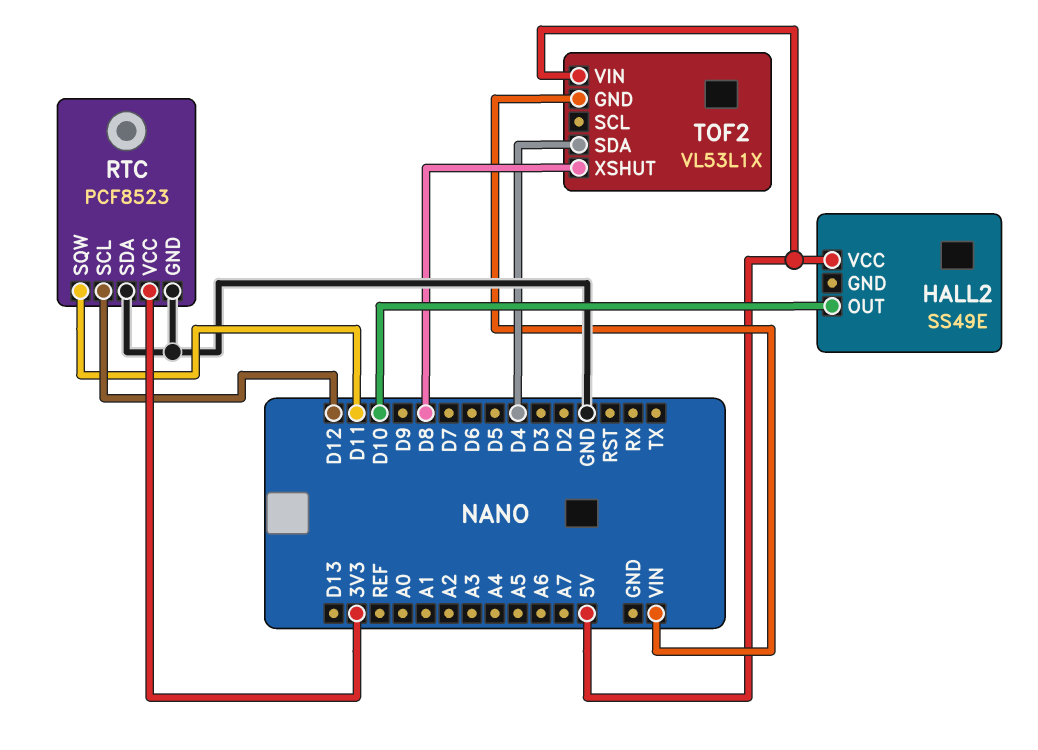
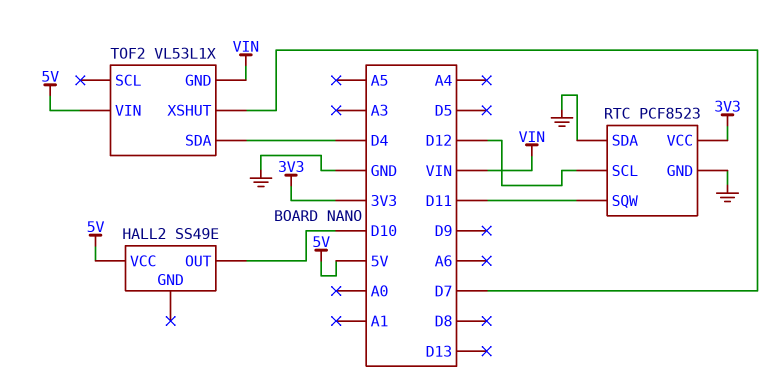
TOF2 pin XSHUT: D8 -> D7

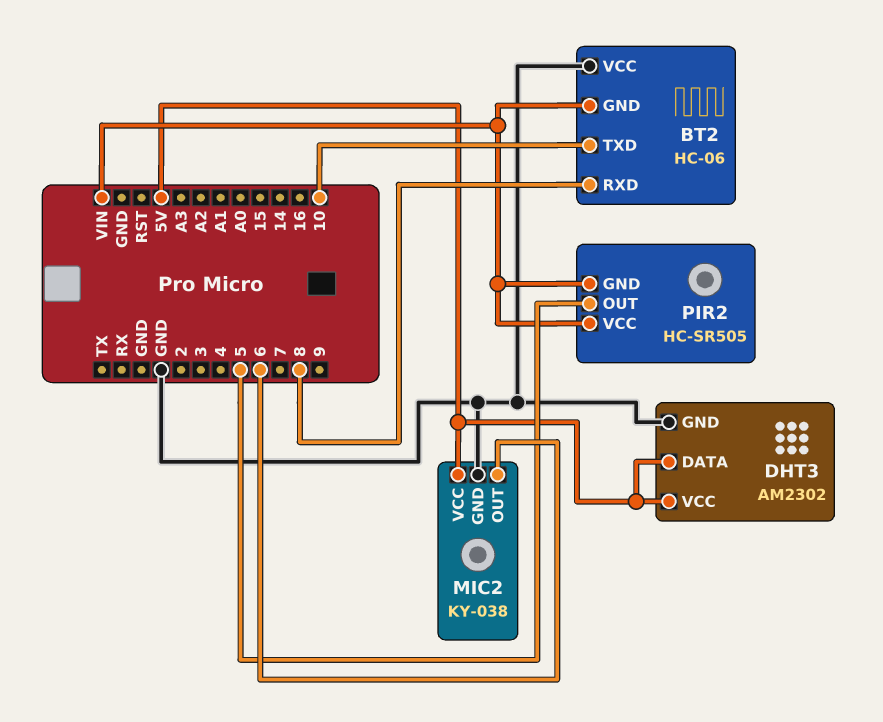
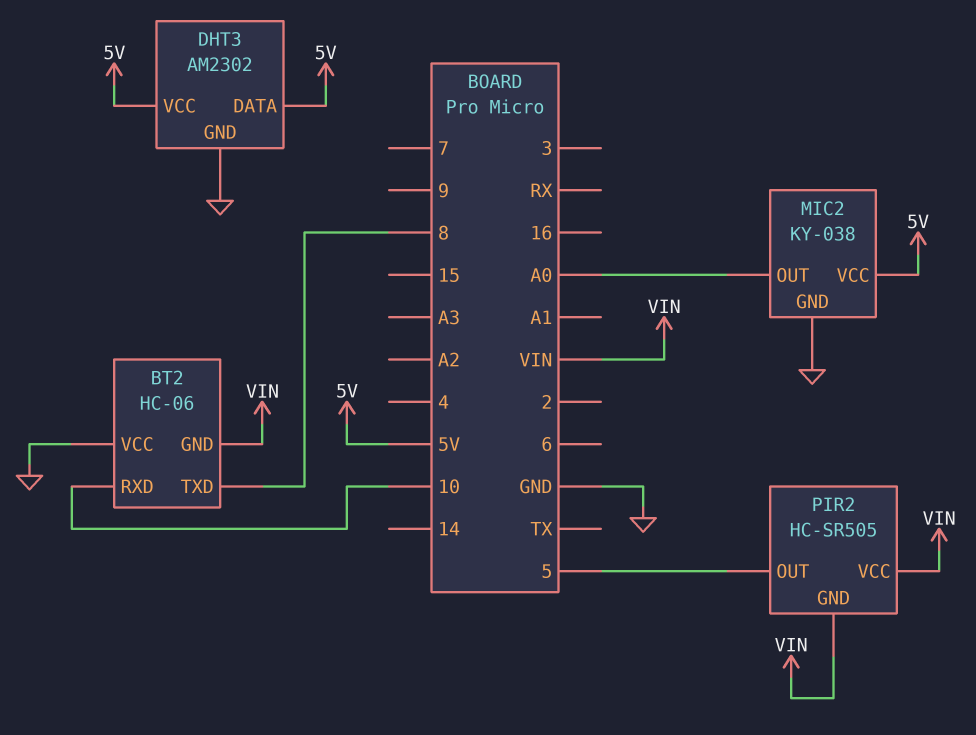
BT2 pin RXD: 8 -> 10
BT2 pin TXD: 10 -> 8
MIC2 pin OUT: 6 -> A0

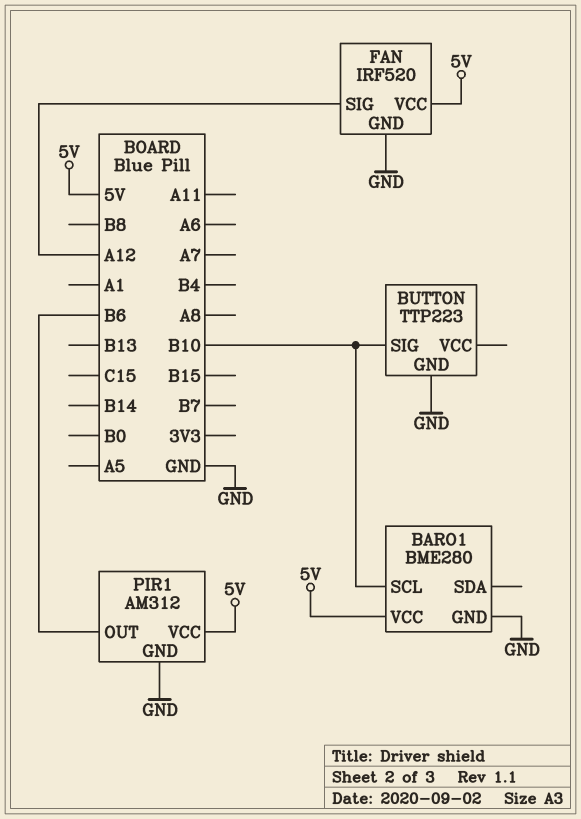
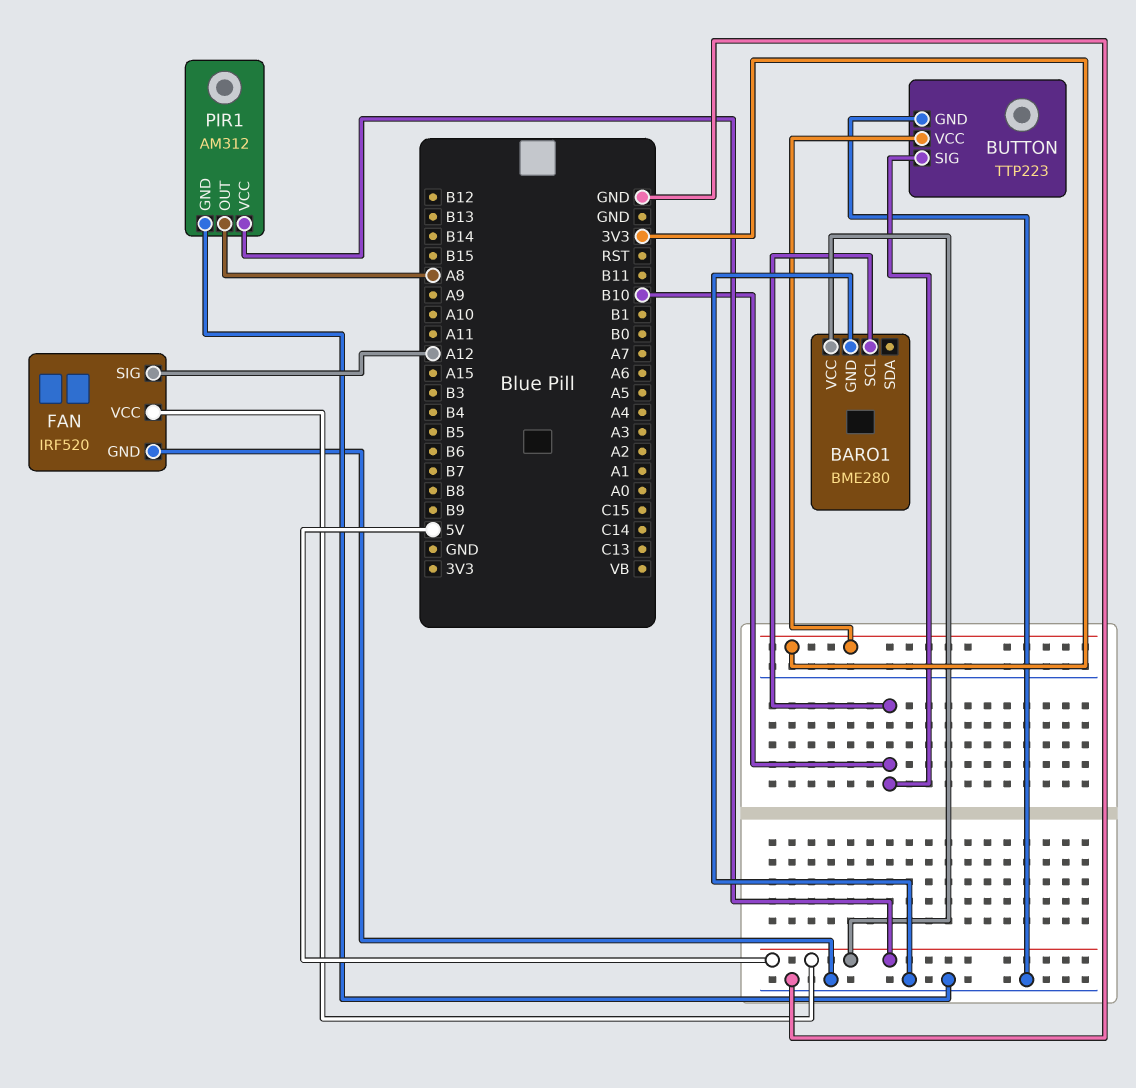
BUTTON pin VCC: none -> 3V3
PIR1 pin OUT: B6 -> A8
------
• **Description of the task**: The entries are to be written out again exactly, without their pictures.

• **Exercise response**:
TOF2 pin XSHUT: D8 -> D7

BT2 pin RXD: 8 -> 10
BT2 pin TXD: 10 -> 8
MIC2 pin OUT: 6 -> A0

BUTTON pin VCC: none -> 3V3
PIR1 pin OUT: B6 -> A8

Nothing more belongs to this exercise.